● **Exercise directions**: Only one stretch of lines is wanted: the line with "[(473,489),(467,497),(478,505),(484,498),(473,489)]" through the final line of the material. Restate it word for word, minus pictures.

● **Dataset extract**:
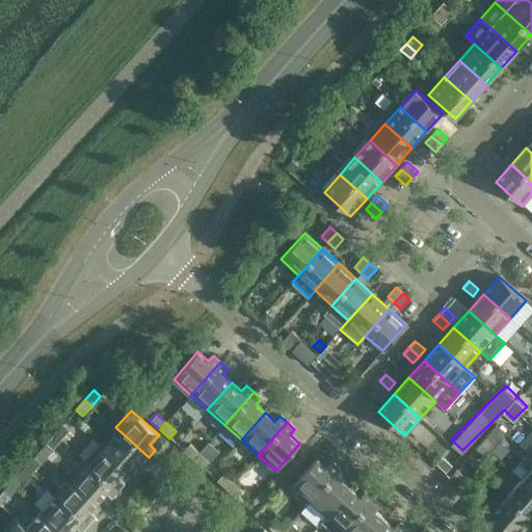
[(62,441),(71,430),(63,424),(55,434),(62,441)]
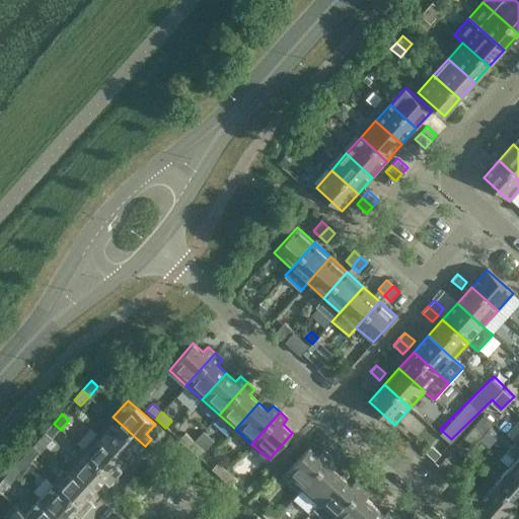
[(113,417),(98,434),(125,457),(133,449),(138,453),(145,446),(113,417)]
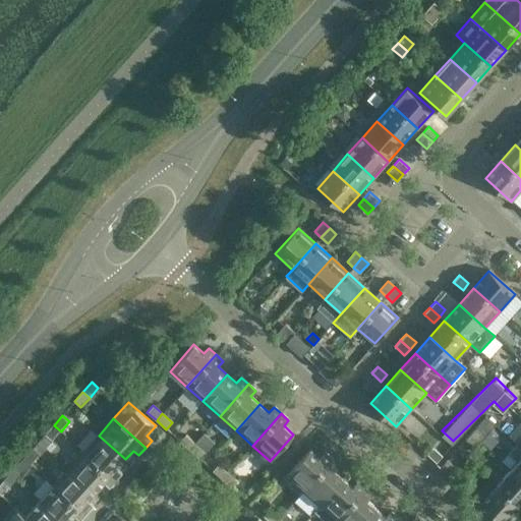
[(52,441),(61,431),(54,425),(45,435),(52,441)]
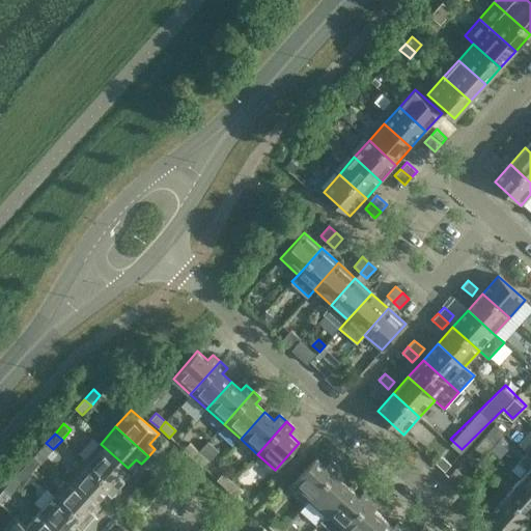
[(193,458),(199,451),(189,443),(183,450),(193,458)]
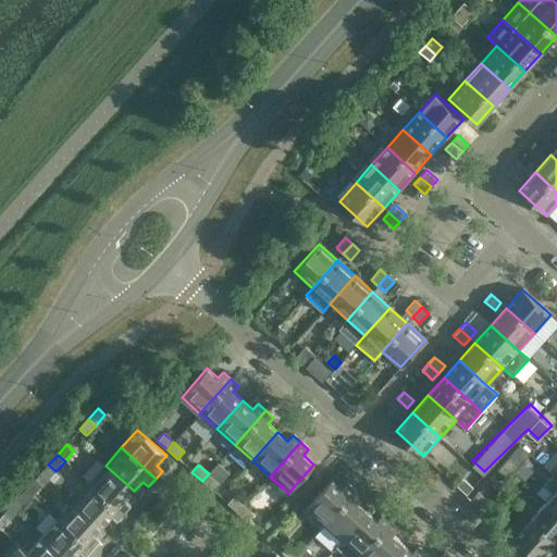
[(106,466),(89,483),(124,514),(131,506),(125,500),(134,491),(106,466)]
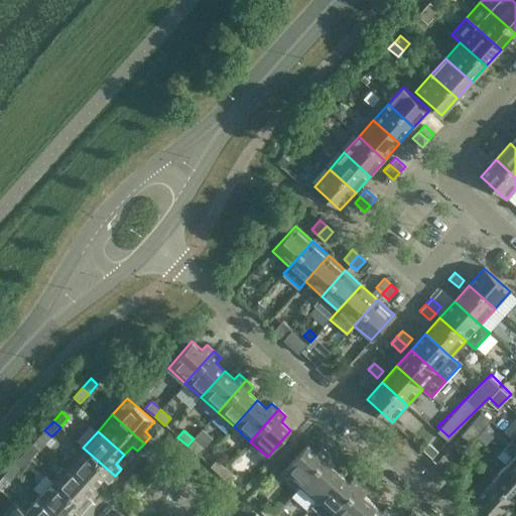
[(187,445),(197,454),(203,447),(194,438),(187,445)]
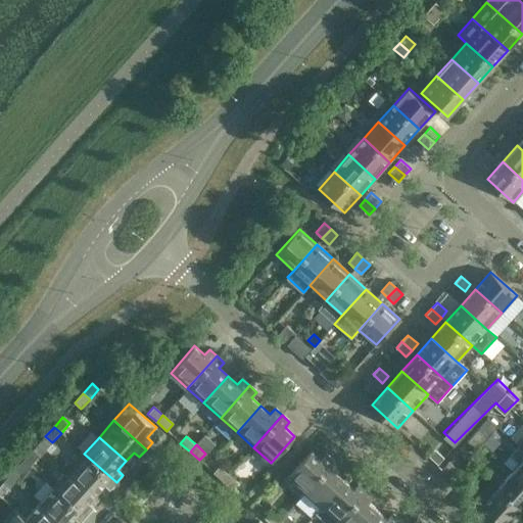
[(522,449),(519,446),(512,455),(520,463),(513,471),(522,479),(522,449)]
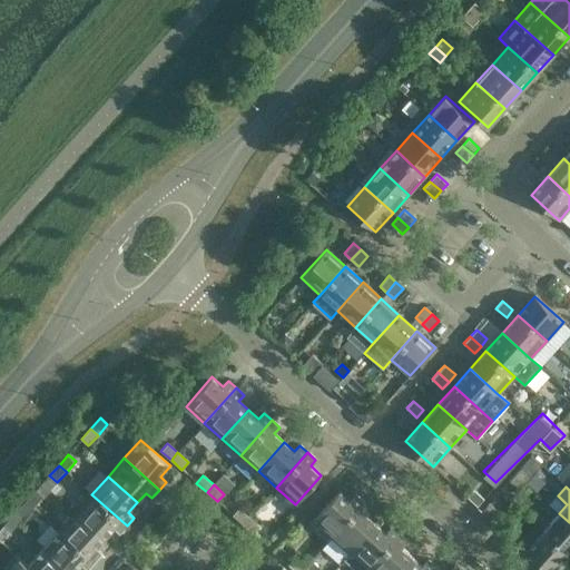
[(473,489),(467,497),(478,505),(484,498),(473,489)]
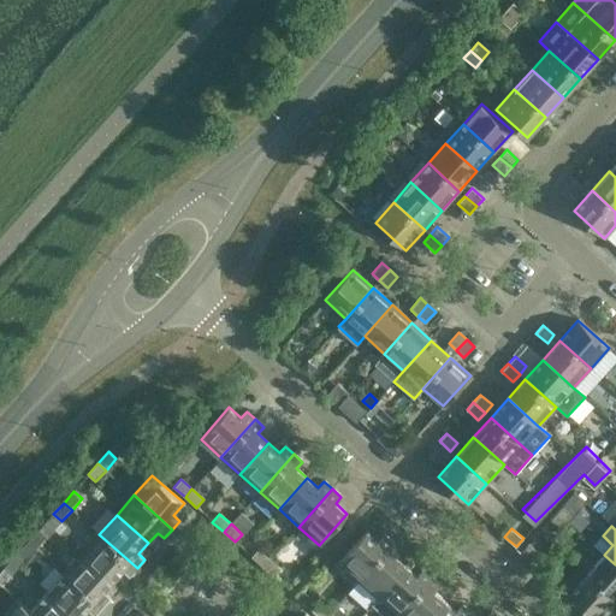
[(37,548),(47,537),(39,529),(29,540),(37,548)]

● **Output below**:
[(473,489),(467,497),(478,505),(484,498),(473,489)]
[(37,548),(47,537),(39,529),(29,540),(37,548)]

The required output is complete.